'''
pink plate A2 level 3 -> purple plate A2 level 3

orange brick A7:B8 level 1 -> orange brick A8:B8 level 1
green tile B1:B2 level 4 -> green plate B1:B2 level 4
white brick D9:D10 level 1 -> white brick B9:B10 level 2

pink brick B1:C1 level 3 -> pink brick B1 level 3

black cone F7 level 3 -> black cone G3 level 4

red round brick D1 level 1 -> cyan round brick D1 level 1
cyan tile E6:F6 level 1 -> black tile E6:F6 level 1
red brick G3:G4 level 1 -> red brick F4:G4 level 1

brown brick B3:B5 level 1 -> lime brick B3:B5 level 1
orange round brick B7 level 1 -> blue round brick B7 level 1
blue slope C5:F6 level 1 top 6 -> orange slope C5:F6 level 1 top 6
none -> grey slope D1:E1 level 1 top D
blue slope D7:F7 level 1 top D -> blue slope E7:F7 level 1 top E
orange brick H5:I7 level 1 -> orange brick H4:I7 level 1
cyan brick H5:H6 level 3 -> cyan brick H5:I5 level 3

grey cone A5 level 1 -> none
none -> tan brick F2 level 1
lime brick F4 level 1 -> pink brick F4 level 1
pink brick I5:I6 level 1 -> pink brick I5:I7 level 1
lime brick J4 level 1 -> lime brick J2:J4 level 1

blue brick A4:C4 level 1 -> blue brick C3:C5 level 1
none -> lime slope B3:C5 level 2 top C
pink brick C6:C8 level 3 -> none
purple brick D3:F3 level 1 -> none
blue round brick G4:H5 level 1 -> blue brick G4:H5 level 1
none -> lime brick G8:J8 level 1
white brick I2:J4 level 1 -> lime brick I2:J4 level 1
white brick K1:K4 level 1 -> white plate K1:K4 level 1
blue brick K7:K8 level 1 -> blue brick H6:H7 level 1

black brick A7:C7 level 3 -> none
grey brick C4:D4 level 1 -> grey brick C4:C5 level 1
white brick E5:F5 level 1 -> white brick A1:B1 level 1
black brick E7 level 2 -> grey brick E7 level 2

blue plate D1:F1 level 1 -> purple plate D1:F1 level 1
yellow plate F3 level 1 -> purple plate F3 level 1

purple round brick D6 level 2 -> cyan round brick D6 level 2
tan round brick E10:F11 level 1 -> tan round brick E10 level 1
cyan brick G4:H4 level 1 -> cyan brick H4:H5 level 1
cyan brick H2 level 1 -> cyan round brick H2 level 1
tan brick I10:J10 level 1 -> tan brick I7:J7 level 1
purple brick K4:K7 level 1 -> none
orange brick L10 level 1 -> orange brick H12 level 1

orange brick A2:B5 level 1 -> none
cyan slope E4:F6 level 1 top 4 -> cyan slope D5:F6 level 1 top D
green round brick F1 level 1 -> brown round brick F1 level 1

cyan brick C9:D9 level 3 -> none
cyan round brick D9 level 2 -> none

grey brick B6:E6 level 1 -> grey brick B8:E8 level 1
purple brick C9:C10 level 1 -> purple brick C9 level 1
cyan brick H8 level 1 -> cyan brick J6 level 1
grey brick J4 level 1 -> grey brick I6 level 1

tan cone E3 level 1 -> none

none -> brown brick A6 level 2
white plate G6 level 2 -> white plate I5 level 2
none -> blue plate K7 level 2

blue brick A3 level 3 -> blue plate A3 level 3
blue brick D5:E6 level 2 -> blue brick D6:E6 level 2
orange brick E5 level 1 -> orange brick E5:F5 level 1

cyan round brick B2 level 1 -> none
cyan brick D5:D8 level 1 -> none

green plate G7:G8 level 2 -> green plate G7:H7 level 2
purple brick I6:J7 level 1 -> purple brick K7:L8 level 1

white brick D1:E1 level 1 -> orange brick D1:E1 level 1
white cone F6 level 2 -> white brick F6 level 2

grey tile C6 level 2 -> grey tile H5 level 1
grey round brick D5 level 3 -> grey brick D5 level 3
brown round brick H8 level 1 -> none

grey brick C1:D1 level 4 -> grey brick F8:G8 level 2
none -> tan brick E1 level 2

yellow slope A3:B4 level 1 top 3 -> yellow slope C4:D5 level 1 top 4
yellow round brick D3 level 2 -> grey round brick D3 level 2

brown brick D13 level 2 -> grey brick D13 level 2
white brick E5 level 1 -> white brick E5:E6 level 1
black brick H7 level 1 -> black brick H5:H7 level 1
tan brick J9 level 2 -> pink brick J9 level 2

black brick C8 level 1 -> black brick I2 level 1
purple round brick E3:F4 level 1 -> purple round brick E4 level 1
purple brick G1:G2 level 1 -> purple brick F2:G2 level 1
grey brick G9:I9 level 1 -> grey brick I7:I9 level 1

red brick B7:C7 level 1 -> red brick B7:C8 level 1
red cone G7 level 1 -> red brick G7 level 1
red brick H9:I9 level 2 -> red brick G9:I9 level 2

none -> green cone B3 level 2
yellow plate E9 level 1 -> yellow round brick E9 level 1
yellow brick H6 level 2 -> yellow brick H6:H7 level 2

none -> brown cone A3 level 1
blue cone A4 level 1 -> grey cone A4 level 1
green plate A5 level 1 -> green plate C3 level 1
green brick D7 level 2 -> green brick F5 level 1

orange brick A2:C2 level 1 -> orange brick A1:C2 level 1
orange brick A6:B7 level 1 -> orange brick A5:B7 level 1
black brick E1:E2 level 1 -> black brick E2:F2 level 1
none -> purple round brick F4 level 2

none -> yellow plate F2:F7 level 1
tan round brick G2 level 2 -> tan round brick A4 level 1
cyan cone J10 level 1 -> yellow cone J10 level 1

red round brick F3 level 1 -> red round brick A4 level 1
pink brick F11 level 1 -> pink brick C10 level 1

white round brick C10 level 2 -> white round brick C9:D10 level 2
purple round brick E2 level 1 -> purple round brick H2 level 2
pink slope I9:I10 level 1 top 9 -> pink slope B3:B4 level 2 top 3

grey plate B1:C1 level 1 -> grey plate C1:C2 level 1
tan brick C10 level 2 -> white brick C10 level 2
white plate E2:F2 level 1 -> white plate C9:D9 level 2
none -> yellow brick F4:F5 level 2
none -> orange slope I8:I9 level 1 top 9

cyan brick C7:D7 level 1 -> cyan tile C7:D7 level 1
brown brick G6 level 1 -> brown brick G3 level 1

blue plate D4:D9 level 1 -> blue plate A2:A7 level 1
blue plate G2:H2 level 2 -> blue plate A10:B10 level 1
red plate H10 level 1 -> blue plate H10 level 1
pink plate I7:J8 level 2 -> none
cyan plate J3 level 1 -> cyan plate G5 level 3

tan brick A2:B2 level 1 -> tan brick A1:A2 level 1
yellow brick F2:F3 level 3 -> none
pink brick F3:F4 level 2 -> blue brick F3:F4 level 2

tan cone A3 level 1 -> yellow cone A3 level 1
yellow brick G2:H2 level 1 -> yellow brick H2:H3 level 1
'''
* What is needed
Scan the data above for the string "purple". Copy every line in which it appears.

* Exercise result
pink plate A2 level 3 -> purple plate A2 level 3
purple brick D3:F3 level 1 -> none
blue plate D1:F1 level 1 -> purple plate D1:F1 level 1
yellow plate F3 level 1 -> purple plate F3 level 1
purple round brick D6 level 2 -> cyan round brick D6 level 2
purple brick K4:K7 level 1 -> none
purple brick C9:C10 level 1 -> purple brick C9 level 1
purple brick I6:J7 level 1 -> purple brick K7:L8 level 1
purple round brick E3:F4 level 1 -> purple round brick E4 level 1
purple brick G1:G2 level 1 -> purple brick F2:G2 level 1
none -> purple round brick F4 level 2
purple round brick E2 level 1 -> purple round brick H2 level 2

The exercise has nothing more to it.